Exercise prompt — Make an exact copy of all the entries, but do not reproduce the pictures.

(Object correspondence data)
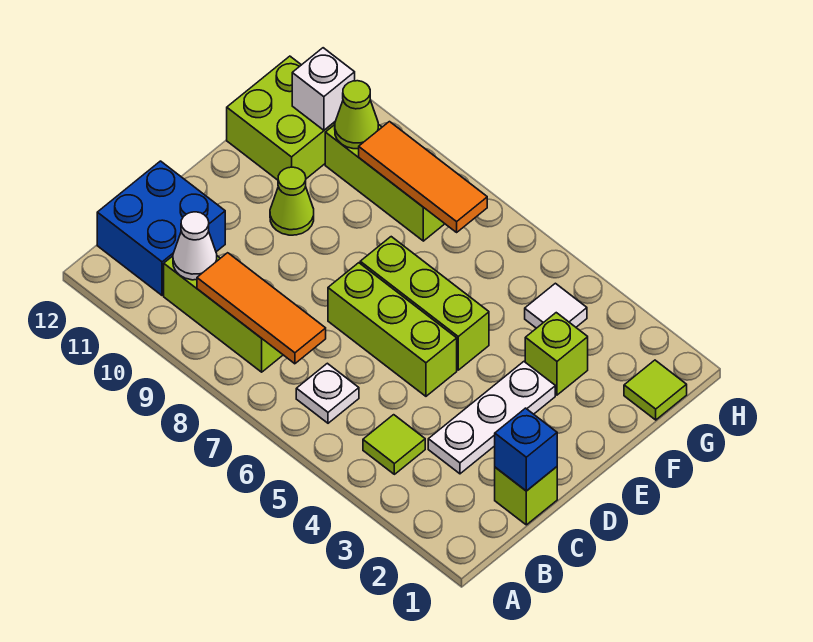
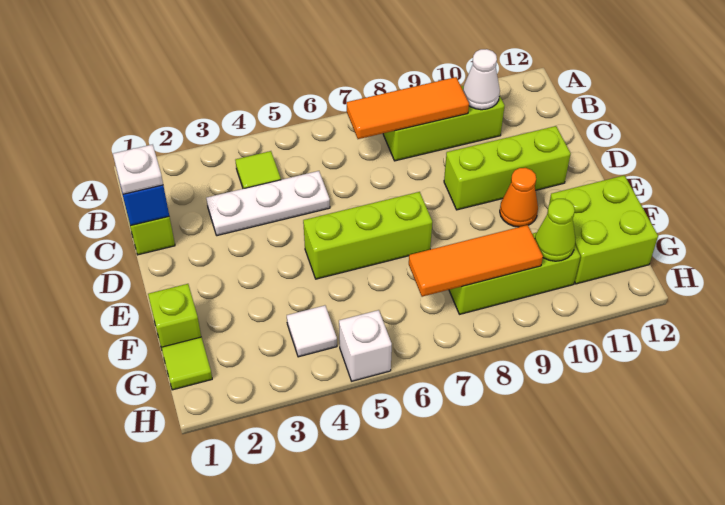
white 1x1 plate [296,363,359,423] -> white 1x1 plate moved to [113,144,163,194]
blue 2x2 brick [97,161,225,295] -> none
white 1x3 plate [428,362,555,474] -> white 1x3 plate turned to [206,171,330,236]
lime 1x3 brick [328,263,457,396] -> lime 1x3 brick moved to [444,126,571,210]
lime 1x1 cone [270,167,314,235] -> orange 1x1 cone [500,168,538,227]
lime 1x1 brick [525,313,588,395] -> lime 1x1 brick moved to [148,284,201,347]
white 1x1 brick [292,48,355,130] -> white 1x1 brick moved to [339,310,392,381]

The completed task —
white 1x1 plate [296,363,359,423] -> white 1x1 plate moved to [113,144,163,194]
blue 2x2 brick [97,161,225,295] -> none
white 1x3 plate [428,362,555,474] -> white 1x3 plate turned to [206,171,330,236]
lime 1x3 brick [328,263,457,396] -> lime 1x3 brick moved to [444,126,571,210]
lime 1x1 cone [270,167,314,235] -> orange 1x1 cone [500,168,538,227]
lime 1x1 brick [525,313,588,395] -> lime 1x1 brick moved to [148,284,201,347]
white 1x1 brick [292,48,355,130] -> white 1x1 brick moved to [339,310,392,381]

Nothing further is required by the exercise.